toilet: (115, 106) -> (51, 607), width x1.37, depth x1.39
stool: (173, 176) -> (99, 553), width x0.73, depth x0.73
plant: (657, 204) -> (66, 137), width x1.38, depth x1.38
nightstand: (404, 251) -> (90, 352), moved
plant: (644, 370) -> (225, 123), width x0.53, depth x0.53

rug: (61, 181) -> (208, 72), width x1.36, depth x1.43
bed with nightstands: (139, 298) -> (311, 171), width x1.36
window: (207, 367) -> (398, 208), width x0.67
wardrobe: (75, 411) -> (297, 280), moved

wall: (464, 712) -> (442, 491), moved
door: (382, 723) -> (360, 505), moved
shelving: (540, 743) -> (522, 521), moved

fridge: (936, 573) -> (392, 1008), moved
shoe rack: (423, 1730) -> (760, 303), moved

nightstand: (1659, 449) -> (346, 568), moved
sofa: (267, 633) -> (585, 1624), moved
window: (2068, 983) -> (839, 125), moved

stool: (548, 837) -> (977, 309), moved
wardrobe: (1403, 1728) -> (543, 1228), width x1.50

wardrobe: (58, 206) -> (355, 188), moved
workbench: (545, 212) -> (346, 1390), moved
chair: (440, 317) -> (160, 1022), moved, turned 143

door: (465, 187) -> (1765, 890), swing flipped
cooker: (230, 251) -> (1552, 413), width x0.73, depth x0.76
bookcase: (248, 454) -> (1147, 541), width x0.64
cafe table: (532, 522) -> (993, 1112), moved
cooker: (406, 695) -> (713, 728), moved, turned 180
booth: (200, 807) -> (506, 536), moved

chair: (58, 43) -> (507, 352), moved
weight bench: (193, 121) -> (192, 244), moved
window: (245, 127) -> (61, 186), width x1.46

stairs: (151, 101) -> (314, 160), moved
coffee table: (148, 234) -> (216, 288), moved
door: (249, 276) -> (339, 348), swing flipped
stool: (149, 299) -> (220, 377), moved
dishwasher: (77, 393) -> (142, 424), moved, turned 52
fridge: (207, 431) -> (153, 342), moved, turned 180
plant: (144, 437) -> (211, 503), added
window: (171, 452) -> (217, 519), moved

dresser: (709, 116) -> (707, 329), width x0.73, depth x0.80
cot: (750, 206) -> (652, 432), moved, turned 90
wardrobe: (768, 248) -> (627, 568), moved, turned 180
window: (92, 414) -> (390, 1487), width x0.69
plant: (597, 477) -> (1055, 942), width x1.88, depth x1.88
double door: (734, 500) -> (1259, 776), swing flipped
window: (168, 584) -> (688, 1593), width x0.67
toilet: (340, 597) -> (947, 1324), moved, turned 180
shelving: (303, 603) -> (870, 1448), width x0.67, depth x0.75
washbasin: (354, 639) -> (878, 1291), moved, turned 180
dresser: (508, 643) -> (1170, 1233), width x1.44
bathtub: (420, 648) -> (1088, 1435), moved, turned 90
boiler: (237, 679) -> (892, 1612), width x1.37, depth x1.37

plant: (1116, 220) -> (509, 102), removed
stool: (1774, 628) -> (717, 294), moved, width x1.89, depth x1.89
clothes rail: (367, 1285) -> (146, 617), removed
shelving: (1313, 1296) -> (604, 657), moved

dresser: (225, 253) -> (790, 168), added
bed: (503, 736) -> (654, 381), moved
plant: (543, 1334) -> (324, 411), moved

____________________

-- EXERCISE DETAILS --
Each line of the material above needs repeating verbatim.

-- TASK RESULT --
toilet: (115, 106) -> (51, 607), width x1.37, depth x1.39
stool: (173, 176) -> (99, 553), width x0.73, depth x0.73
plant: (657, 204) -> (66, 137), width x1.38, depth x1.38
nightstand: (404, 251) -> (90, 352), moved
plant: (644, 370) -> (225, 123), width x0.53, depth x0.53

rug: (61, 181) -> (208, 72), width x1.36, depth x1.43
bed with nightstands: (139, 298) -> (311, 171), width x1.36
window: (207, 367) -> (398, 208), width x0.67
wardrobe: (75, 411) -> (297, 280), moved

wall: (464, 712) -> (442, 491), moved
door: (382, 723) -> (360, 505), moved
shelving: (540, 743) -> (522, 521), moved

fridge: (936, 573) -> (392, 1008), moved
shoe rack: (423, 1730) -> (760, 303), moved

nightstand: (1659, 449) -> (346, 568), moved
sofa: (267, 633) -> (585, 1624), moved
window: (2068, 983) -> (839, 125), moved

stool: (548, 837) -> (977, 309), moved
wardrobe: (1403, 1728) -> (543, 1228), width x1.50

wardrobe: (58, 206) -> (355, 188), moved
workbench: (545, 212) -> (346, 1390), moved
chair: (440, 317) -> (160, 1022), moved, turned 143

door: (465, 187) -> (1765, 890), swing flipped
cooker: (230, 251) -> (1552, 413), width x0.73, depth x0.76
bookcase: (248, 454) -> (1147, 541), width x0.64
cafe table: (532, 522) -> (993, 1112), moved
cooker: (406, 695) -> (713, 728), moved, turned 180
booth: (200, 807) -> (506, 536), moved

chair: (58, 43) -> (507, 352), moved
weight bench: (193, 121) -> (192, 244), moved
window: (245, 127) -> (61, 186), width x1.46

stairs: (151, 101) -> (314, 160), moved
coffee table: (148, 234) -> (216, 288), moved
door: (249, 276) -> (339, 348), swing flipped
stool: (149, 299) -> (220, 377), moved
dishwasher: (77, 393) -> (142, 424), moved, turned 52
fridge: (207, 431) -> (153, 342), moved, turned 180
plant: (144, 437) -> (211, 503), added
window: (171, 452) -> (217, 519), moved

dresser: (709, 116) -> (707, 329), width x0.73, depth x0.80
cot: (750, 206) -> (652, 432), moved, turned 90
wardrobe: (768, 248) -> (627, 568), moved, turned 180
window: (92, 414) -> (390, 1487), width x0.69
plant: (597, 477) -> (1055, 942), width x1.88, depth x1.88
double door: (734, 500) -> (1259, 776), swing flipped
window: (168, 584) -> (688, 1593), width x0.67
toilet: (340, 597) -> (947, 1324), moved, turned 180
shelving: (303, 603) -> (870, 1448), width x0.67, depth x0.75
washbasin: (354, 639) -> (878, 1291), moved, turned 180
dresser: (508, 643) -> (1170, 1233), width x1.44
bathtub: (420, 648) -> (1088, 1435), moved, turned 90
boiler: (237, 679) -> (892, 1612), width x1.37, depth x1.37

plant: (1116, 220) -> (509, 102), removed
stool: (1774, 628) -> (717, 294), moved, width x1.89, depth x1.89
clothes rail: (367, 1285) -> (146, 617), removed
shelving: (1313, 1296) -> (604, 657), moved

dresser: (225, 253) -> (790, 168), added
bed: (503, 736) -> (654, 381), moved
plant: (543, 1334) -> (324, 411), moved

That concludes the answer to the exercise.